(Data records)

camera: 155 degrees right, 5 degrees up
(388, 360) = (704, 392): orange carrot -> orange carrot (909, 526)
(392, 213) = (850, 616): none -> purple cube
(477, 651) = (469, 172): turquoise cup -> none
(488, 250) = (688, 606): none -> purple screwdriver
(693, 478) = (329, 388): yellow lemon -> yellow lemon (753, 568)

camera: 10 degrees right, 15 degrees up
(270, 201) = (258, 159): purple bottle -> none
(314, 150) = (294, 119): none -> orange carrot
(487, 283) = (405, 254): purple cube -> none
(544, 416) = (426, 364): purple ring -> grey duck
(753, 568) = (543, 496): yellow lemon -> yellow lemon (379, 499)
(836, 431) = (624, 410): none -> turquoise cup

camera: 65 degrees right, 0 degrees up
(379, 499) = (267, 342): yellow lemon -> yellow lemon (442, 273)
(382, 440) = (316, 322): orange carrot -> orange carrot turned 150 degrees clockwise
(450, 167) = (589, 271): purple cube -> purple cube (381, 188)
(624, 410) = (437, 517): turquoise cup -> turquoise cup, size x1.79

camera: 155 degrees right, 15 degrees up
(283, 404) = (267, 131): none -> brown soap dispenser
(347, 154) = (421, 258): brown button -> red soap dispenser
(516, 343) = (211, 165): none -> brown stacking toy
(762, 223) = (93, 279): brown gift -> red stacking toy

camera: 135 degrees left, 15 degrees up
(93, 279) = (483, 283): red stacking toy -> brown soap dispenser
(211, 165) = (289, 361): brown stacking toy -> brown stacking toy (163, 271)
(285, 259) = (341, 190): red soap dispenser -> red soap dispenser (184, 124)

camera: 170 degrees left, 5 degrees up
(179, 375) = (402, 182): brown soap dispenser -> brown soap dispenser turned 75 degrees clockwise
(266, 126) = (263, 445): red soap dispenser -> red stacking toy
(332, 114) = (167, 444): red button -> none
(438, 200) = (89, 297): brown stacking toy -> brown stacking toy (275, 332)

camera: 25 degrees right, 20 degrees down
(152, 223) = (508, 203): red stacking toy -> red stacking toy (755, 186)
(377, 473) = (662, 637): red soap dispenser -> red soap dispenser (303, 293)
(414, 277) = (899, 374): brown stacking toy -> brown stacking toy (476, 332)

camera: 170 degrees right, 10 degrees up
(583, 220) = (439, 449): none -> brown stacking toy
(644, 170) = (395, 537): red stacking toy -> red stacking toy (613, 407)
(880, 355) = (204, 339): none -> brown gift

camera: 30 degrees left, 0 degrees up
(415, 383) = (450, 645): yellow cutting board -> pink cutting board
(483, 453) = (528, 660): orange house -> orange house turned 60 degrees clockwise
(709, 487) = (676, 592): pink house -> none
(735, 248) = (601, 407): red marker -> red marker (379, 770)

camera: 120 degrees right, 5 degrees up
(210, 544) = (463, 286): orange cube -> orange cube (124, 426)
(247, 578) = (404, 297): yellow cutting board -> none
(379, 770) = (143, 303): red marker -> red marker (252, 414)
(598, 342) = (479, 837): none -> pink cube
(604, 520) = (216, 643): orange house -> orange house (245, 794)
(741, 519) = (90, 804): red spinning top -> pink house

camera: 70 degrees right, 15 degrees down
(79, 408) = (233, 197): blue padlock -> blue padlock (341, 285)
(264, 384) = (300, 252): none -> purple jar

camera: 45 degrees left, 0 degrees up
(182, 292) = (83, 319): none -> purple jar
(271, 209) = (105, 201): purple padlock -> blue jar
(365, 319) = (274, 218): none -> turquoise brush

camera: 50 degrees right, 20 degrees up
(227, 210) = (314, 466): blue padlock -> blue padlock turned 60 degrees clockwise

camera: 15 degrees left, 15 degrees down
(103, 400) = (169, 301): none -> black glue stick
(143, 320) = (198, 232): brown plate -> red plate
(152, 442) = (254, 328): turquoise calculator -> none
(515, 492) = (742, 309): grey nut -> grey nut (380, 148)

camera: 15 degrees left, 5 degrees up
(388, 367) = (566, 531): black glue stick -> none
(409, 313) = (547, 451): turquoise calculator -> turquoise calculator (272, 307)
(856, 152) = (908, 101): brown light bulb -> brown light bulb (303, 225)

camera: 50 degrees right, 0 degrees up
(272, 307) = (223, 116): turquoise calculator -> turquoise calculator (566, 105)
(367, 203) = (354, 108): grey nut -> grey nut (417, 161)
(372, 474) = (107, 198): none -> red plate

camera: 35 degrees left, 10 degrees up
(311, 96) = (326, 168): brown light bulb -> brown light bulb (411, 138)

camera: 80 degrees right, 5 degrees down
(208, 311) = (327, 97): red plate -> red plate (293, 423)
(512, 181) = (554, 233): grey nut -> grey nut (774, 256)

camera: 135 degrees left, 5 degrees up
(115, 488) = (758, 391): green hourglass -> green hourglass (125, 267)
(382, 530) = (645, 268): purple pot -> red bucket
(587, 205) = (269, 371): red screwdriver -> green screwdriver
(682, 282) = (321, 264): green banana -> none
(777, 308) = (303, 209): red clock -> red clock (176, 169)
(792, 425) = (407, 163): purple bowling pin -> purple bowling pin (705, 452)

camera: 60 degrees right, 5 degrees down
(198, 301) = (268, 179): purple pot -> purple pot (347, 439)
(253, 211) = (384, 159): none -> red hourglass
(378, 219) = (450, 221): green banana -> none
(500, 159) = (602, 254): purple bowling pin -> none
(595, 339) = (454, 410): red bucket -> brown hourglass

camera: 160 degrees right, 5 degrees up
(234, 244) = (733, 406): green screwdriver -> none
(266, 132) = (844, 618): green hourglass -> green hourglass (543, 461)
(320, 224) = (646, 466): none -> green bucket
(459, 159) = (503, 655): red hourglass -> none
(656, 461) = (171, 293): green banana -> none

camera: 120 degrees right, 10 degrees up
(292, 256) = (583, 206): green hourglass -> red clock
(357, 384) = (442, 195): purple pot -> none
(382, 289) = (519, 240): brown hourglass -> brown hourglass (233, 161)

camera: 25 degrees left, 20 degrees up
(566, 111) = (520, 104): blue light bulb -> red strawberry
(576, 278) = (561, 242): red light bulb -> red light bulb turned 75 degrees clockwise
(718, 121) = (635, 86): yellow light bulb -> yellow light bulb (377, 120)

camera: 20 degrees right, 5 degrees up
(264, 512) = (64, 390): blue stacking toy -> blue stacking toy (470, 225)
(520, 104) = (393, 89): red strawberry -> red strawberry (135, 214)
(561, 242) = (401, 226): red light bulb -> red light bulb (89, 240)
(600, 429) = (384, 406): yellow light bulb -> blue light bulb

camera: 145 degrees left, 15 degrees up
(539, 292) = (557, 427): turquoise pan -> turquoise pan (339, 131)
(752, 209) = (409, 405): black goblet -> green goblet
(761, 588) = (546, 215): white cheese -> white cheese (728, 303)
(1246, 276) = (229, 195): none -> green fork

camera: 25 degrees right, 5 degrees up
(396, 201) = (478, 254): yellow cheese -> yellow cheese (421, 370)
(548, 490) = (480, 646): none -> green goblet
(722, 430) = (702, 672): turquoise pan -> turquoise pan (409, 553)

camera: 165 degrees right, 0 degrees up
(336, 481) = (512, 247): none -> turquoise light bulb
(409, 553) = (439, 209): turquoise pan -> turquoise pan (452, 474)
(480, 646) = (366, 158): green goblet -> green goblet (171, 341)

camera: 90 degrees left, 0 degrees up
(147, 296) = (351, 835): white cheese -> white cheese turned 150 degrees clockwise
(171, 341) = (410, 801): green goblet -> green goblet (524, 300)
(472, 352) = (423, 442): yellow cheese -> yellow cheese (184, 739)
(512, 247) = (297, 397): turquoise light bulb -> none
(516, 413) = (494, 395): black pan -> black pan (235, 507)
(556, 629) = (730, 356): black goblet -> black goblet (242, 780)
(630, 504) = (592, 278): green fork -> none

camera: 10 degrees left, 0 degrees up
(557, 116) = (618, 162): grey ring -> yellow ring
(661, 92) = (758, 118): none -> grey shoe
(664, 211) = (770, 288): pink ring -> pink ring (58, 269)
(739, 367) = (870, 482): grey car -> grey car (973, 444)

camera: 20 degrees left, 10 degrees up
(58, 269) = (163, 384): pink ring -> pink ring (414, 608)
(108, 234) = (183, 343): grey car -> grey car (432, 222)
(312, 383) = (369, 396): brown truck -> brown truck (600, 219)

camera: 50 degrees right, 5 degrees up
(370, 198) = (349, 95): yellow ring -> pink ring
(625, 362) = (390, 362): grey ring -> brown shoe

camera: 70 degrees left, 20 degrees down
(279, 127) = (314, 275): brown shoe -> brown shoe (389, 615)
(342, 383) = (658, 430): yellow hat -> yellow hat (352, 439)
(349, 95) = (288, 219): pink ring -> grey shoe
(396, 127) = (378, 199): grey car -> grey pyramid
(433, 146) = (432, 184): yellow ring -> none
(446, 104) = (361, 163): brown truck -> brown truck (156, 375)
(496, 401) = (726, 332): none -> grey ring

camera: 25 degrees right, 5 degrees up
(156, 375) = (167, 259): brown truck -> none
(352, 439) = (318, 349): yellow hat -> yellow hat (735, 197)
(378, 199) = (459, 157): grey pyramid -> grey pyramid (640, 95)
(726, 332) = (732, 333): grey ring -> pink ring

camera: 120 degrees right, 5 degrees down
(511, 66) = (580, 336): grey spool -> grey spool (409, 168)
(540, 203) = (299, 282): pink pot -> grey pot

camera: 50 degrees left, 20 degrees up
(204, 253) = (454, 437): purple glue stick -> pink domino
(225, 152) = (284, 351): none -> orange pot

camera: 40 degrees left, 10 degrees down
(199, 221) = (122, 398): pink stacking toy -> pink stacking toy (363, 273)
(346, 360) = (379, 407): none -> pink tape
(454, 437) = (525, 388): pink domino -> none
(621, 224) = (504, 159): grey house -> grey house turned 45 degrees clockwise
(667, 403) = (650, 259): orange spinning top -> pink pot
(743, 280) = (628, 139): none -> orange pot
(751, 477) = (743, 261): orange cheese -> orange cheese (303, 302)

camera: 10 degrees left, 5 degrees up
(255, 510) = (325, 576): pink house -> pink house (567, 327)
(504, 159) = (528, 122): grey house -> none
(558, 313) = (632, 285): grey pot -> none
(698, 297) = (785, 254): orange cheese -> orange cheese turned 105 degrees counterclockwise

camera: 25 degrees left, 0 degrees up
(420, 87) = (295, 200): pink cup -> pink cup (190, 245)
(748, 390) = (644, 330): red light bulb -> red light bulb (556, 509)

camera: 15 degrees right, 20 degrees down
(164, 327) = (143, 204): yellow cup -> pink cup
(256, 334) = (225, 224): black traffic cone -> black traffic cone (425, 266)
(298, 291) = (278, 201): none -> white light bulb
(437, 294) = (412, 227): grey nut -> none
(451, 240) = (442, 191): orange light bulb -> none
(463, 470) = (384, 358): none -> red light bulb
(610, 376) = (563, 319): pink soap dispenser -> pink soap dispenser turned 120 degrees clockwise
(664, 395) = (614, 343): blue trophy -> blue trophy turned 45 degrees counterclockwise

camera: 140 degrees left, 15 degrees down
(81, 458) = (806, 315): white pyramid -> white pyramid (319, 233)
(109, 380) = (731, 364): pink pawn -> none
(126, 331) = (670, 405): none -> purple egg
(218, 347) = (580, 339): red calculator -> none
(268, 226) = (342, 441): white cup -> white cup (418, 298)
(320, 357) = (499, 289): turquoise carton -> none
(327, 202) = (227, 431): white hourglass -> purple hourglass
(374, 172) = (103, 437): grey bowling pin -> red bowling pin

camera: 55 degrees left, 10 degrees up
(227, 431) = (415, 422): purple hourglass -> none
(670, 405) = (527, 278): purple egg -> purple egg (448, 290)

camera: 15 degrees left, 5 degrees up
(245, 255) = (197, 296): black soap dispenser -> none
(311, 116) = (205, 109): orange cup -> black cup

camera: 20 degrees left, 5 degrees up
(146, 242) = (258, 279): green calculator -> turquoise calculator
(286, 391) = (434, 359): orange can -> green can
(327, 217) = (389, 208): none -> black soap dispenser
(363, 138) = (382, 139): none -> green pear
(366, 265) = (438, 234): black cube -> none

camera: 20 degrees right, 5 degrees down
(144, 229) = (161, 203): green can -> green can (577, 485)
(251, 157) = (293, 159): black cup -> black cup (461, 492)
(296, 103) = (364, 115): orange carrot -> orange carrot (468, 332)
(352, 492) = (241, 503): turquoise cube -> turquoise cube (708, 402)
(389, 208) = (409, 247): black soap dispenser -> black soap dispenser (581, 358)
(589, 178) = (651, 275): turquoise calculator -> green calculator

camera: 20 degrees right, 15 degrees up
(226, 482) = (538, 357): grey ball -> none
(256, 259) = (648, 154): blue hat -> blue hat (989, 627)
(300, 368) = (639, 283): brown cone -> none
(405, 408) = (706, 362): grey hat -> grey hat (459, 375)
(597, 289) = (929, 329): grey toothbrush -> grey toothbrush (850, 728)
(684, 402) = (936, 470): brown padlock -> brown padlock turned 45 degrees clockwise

# Directions for this task
Return, from the data, each line that has the word "glue" in it.

# Solution
(103, 400) = (169, 301): none -> black glue stick
(388, 367) = (566, 531): black glue stick -> none
(204, 253) = (454, 437): purple glue stick -> pink domino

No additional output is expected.